- _EXERCISE DESCRIPTION_
Your answer must be the exact lines from the one holding "(144, 257) = (573, 104): red duck -> none" through the final line of the records below, both included, and nothing more.
DATA SECTION: Begin
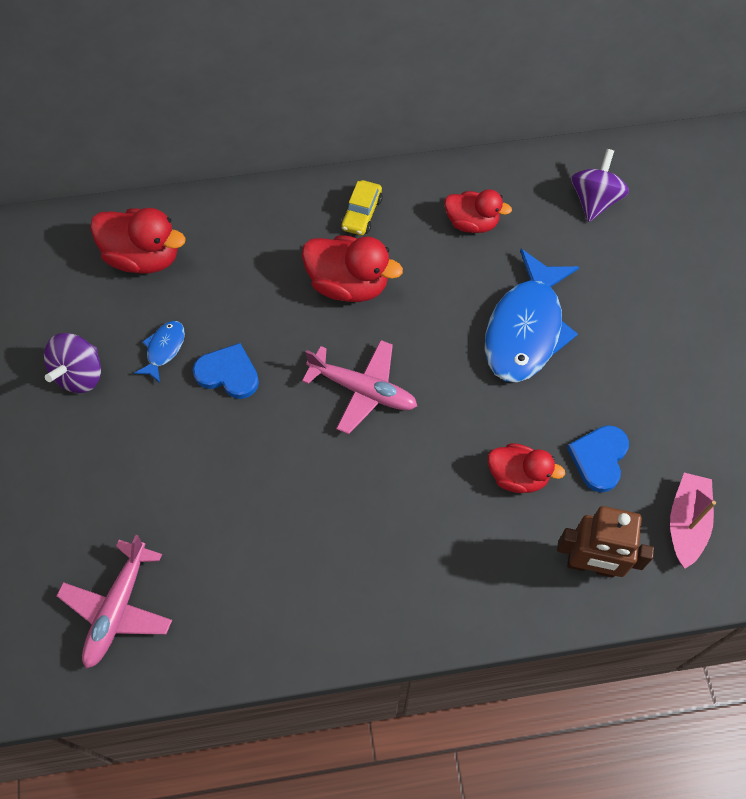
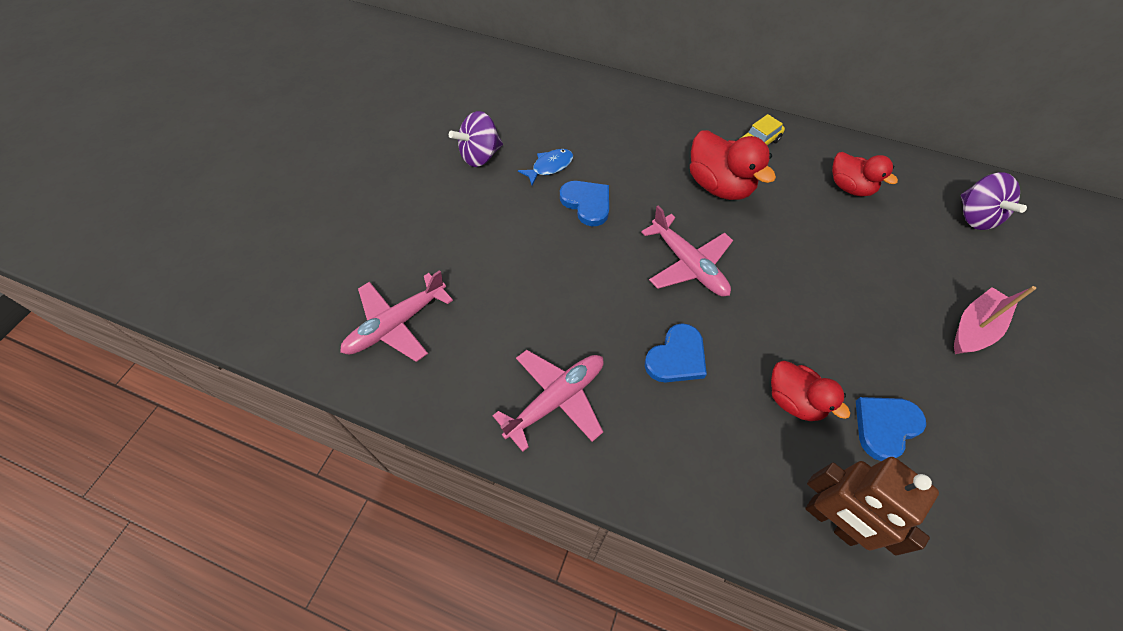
camera: 30 degrees right, 5 degrees down
(144, 257) = (573, 104): red duck -> none
(315, 594) = (555, 400): none -> pink plane
(400, 492) = (676, 357): none -> blue heart
(526, 328) = (861, 285): blue fish -> none
(594, 200) = (975, 217): purple spinning top -> purple spinning top turned 120 degrees clockwise
(686, 523) = (957, 537): pink boat -> pink boat (974, 328)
DATA SECTION: End
- _TASK ANSWER_
(144, 257) = (573, 104): red duck -> none
(315, 594) = (555, 400): none -> pink plane
(400, 492) = (676, 357): none -> blue heart
(526, 328) = (861, 285): blue fish -> none
(594, 200) = (975, 217): purple spinning top -> purple spinning top turned 120 degrees clockwise
(686, 523) = (957, 537): pink boat -> pink boat (974, 328)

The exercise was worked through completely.